WRITTEN INSTRUCTION - Print the listing below verbatim, from its first line through the line that contains "road 3 (unclassified): [(166,144),(231,0)]", including that line. Leave the pictures out of your answer.

DATA SECTION -
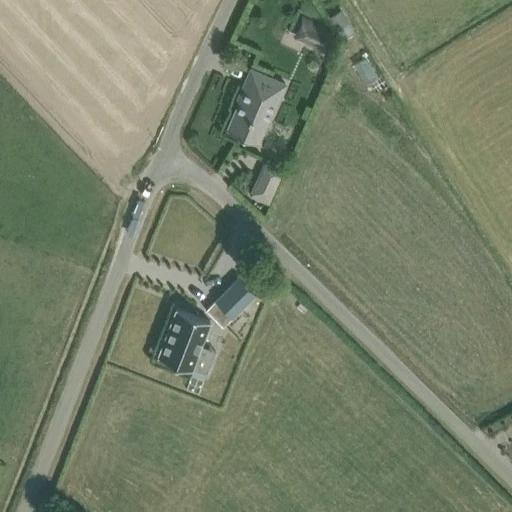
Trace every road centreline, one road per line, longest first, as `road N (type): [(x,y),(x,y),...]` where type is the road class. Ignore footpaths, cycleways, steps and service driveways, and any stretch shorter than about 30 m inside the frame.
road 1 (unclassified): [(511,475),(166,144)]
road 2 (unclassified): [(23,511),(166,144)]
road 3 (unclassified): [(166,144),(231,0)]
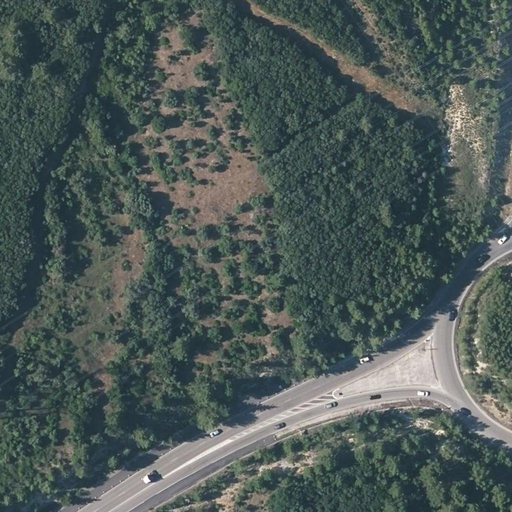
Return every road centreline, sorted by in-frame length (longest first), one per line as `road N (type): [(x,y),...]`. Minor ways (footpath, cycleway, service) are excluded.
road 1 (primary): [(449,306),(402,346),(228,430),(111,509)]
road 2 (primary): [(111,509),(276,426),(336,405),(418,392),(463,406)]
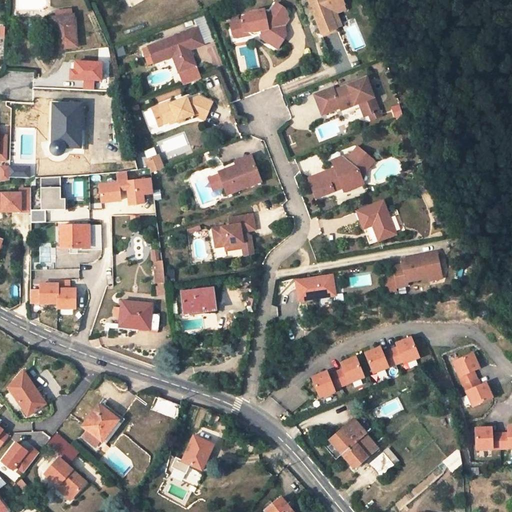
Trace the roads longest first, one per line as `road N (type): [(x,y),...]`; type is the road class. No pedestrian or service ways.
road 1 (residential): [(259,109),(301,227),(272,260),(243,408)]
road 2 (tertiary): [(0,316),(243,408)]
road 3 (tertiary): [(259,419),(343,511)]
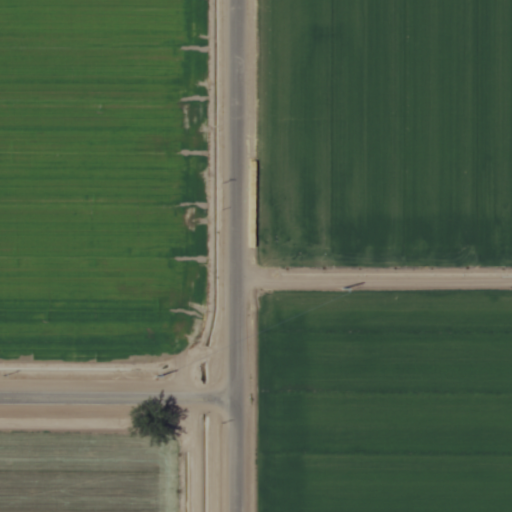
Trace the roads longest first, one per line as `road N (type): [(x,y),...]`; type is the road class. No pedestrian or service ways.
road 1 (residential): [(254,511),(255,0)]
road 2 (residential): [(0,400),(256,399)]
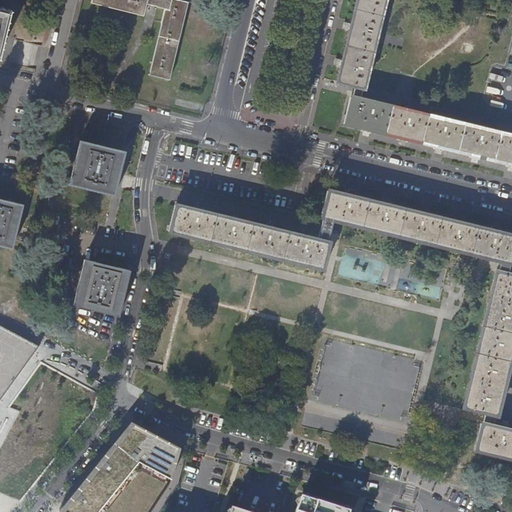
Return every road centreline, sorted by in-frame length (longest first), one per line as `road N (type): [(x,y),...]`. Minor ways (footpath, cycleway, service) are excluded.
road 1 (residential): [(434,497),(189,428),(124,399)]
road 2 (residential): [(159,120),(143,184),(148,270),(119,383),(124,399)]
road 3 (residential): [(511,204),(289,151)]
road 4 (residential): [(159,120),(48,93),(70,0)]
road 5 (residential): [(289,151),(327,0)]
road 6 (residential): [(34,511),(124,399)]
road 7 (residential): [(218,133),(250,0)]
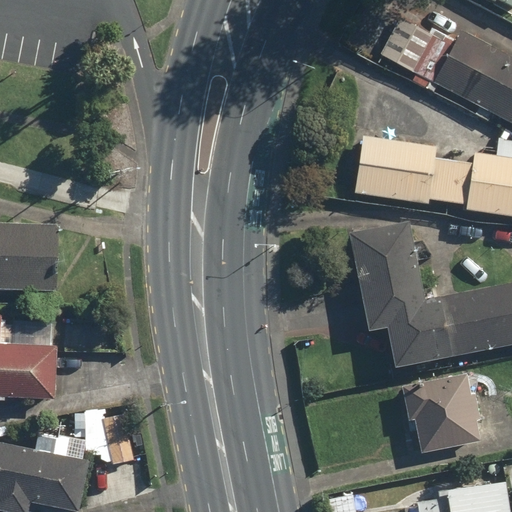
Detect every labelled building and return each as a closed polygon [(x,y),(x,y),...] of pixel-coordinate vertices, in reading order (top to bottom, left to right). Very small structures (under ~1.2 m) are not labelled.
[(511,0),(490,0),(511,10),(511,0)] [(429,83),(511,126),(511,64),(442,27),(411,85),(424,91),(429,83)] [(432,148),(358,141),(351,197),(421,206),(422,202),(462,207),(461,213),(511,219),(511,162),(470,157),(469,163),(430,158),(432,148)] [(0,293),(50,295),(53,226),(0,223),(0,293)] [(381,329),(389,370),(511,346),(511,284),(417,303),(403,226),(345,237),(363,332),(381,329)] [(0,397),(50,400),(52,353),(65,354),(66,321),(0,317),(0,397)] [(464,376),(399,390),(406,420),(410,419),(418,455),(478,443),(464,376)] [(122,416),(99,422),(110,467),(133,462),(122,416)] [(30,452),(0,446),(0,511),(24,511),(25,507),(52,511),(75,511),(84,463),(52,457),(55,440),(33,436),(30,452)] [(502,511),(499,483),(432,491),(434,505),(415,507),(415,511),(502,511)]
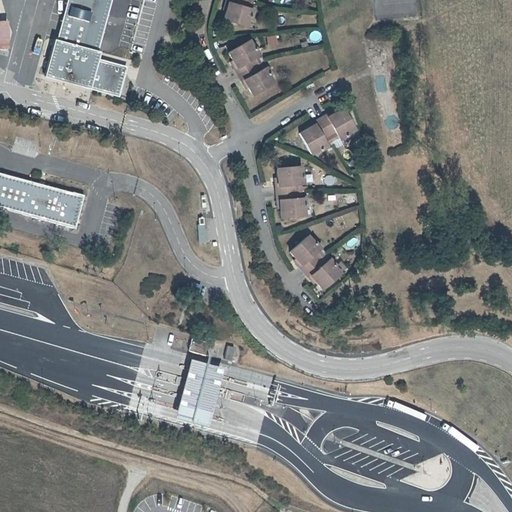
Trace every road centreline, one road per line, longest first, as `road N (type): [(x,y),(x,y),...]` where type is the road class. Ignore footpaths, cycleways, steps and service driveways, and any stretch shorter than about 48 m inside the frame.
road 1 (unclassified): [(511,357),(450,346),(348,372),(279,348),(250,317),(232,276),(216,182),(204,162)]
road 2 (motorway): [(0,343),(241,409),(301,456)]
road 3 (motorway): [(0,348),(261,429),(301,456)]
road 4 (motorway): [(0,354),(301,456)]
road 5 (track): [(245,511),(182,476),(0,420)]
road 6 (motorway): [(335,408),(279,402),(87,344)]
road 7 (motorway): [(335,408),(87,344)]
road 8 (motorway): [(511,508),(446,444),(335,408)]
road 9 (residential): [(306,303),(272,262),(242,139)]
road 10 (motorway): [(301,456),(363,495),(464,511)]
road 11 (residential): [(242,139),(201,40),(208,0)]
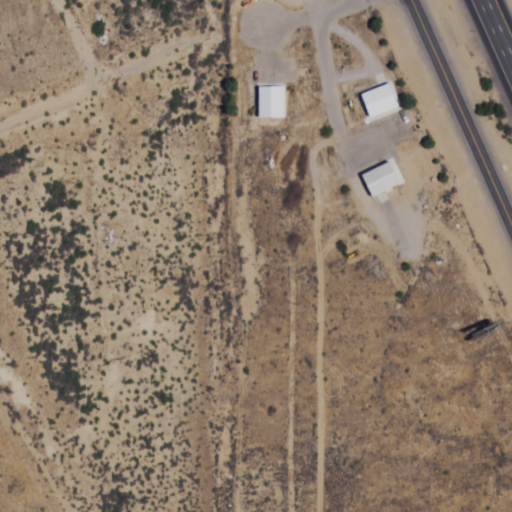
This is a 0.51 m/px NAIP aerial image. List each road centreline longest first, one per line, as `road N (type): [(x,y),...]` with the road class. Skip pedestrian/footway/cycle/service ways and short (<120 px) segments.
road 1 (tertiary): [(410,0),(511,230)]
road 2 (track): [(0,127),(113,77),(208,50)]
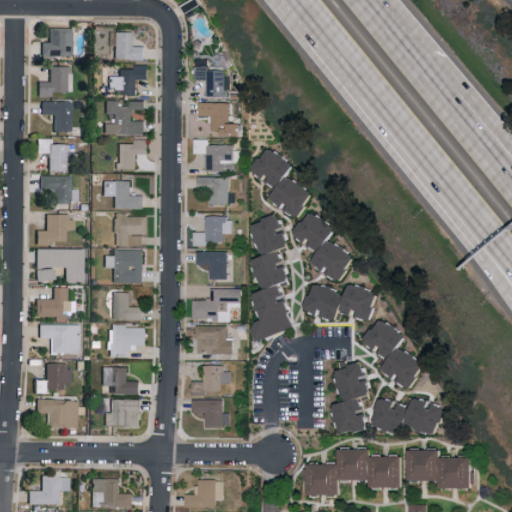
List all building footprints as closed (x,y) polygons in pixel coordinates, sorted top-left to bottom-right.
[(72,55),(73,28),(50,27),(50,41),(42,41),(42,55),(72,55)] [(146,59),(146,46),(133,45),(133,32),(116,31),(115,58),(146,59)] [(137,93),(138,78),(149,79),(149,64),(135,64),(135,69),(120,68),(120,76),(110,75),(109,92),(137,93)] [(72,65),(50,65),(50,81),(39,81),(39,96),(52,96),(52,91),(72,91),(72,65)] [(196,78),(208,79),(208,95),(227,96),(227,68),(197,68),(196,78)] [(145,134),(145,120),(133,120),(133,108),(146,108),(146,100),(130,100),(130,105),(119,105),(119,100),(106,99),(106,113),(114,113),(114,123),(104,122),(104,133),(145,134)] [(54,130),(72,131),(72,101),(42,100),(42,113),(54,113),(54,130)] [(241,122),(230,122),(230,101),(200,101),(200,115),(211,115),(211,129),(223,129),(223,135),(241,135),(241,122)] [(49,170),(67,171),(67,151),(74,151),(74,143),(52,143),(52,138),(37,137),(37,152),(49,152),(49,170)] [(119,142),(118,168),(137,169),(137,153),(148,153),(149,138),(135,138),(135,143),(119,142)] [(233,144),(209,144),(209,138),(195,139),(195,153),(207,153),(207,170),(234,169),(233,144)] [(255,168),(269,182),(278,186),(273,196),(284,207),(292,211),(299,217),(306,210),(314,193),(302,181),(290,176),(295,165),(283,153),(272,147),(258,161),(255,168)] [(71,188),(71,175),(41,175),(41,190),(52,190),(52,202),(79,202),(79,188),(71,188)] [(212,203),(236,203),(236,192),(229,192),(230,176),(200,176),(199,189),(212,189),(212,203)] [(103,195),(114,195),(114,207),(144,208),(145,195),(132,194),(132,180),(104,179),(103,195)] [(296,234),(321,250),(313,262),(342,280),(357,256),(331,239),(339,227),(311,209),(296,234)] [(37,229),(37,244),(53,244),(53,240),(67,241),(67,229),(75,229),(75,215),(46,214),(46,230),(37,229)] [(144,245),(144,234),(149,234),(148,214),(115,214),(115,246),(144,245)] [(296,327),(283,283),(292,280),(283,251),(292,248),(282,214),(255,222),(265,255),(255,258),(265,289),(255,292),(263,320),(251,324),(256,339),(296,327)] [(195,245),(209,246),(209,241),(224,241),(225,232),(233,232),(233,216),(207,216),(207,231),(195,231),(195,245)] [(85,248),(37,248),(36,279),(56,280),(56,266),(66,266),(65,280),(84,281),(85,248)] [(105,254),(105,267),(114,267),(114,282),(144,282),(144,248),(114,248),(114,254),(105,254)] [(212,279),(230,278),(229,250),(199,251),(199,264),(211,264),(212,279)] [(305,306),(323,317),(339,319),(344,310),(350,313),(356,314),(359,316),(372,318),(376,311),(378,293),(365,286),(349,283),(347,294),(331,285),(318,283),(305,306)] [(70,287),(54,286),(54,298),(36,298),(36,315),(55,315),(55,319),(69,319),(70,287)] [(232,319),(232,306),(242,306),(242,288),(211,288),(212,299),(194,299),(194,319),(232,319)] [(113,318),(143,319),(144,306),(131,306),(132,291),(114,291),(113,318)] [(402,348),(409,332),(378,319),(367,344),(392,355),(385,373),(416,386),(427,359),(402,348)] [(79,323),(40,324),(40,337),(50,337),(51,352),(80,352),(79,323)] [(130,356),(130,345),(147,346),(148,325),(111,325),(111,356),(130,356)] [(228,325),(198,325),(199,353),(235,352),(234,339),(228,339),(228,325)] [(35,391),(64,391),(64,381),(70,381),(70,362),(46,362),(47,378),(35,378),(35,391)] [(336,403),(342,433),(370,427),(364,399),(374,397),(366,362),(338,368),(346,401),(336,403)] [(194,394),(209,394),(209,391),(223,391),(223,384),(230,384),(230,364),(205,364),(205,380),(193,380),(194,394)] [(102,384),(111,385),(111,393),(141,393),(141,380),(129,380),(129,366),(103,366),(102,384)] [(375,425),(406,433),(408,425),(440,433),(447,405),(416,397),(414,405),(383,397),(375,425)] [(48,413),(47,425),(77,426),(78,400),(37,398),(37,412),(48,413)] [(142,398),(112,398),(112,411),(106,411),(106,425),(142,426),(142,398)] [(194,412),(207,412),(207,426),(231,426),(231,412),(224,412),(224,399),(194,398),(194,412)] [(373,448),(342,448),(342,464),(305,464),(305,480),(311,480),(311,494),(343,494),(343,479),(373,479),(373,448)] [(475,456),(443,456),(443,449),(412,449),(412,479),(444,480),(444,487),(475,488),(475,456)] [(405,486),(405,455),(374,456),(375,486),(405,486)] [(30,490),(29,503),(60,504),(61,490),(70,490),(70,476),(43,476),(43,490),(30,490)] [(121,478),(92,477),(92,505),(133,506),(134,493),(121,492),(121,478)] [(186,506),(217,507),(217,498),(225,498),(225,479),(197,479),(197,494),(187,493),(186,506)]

PROBLEM SOLUTION -
Trace every road centreline, one road per line, longest first, as `road N (type): [(x,y),(x,y),...]` where type is the road class. Ignore footpaths, cycleways, steps and service driveways, and any stretch shorter than about 30 m inside the frame.
road 1 (unclassified): [(511,475),(166,144)]
road 2 (unclassified): [(23,511),(166,144)]
road 3 (unclassified): [(166,144),(231,0)]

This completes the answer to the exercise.